Assignment -
Can you copy out the data exactly? Leave the images out.

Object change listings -

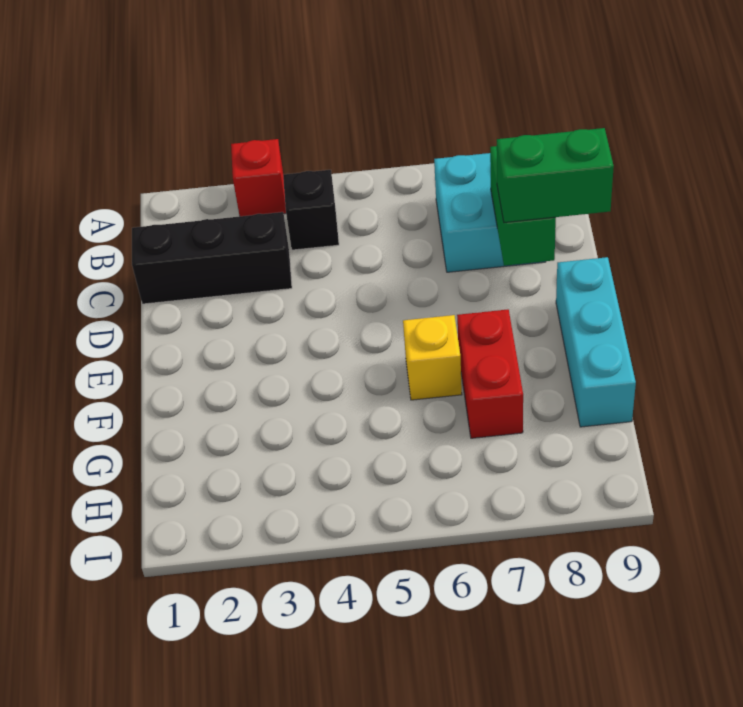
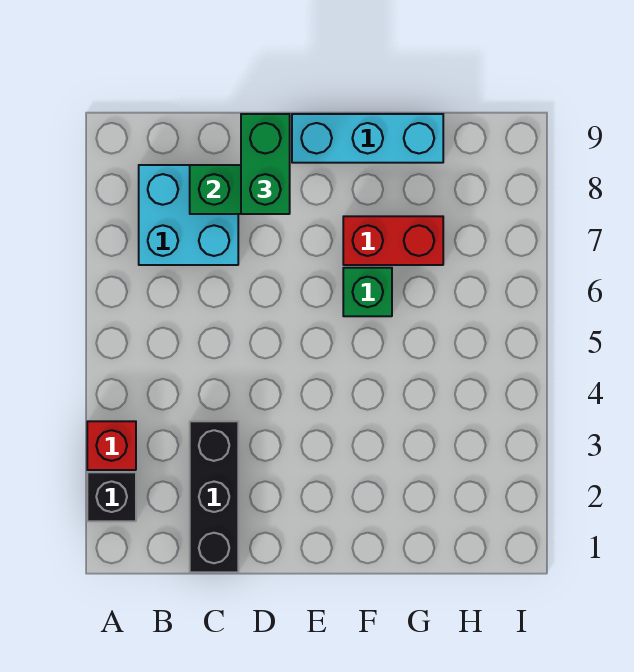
black 1x1 brick [283,170,339,250] -> black 1x1 brick moved to [87,472,136,521]
yellow 1x1 brick [403,315,462,400] -> green 1x1 brick [343,268,392,316]

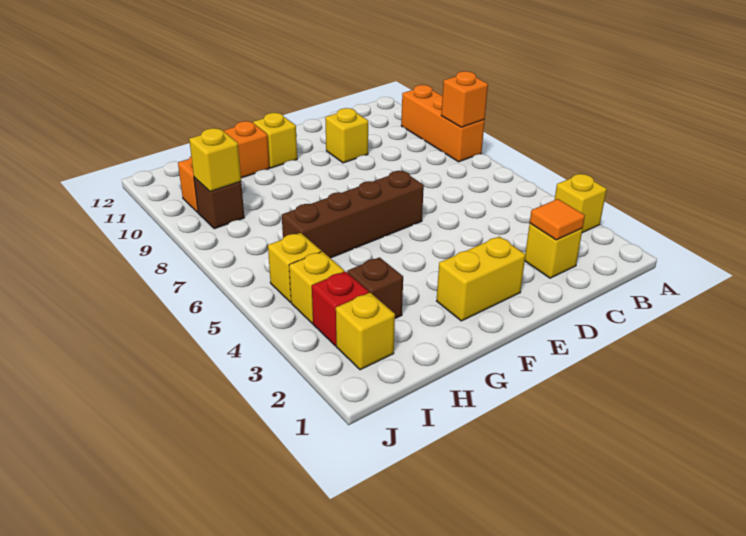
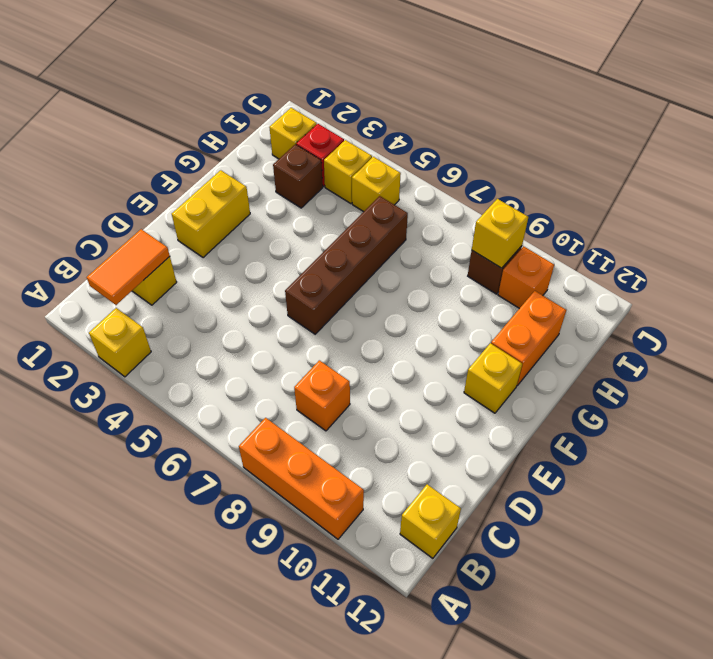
orange 1x1 brick [441,71,488,127] -> orange 1x1 brick moved to [294,360,350,431]
orange 1x1 tile [530,199,585,240] -> orange 1x2 tile [87,229,170,305]
yellow 1x1 brick [325,108,368,163] -> yellow 1x1 brick moved to [400,484,461,558]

Task result -
black 1x1 brick [283,170,339,250] -> black 1x1 brick moved to [87,472,136,521]
yellow 1x1 brick [403,315,462,400] -> green 1x1 brick [343,268,392,316]

orange 1x1 brick [441,71,488,127] -> orange 1x1 brick moved to [294,360,350,431]
orange 1x1 tile [530,199,585,240] -> orange 1x2 tile [87,229,170,305]
yellow 1x1 brick [325,108,368,163] -> yellow 1x1 brick moved to [400,484,461,558]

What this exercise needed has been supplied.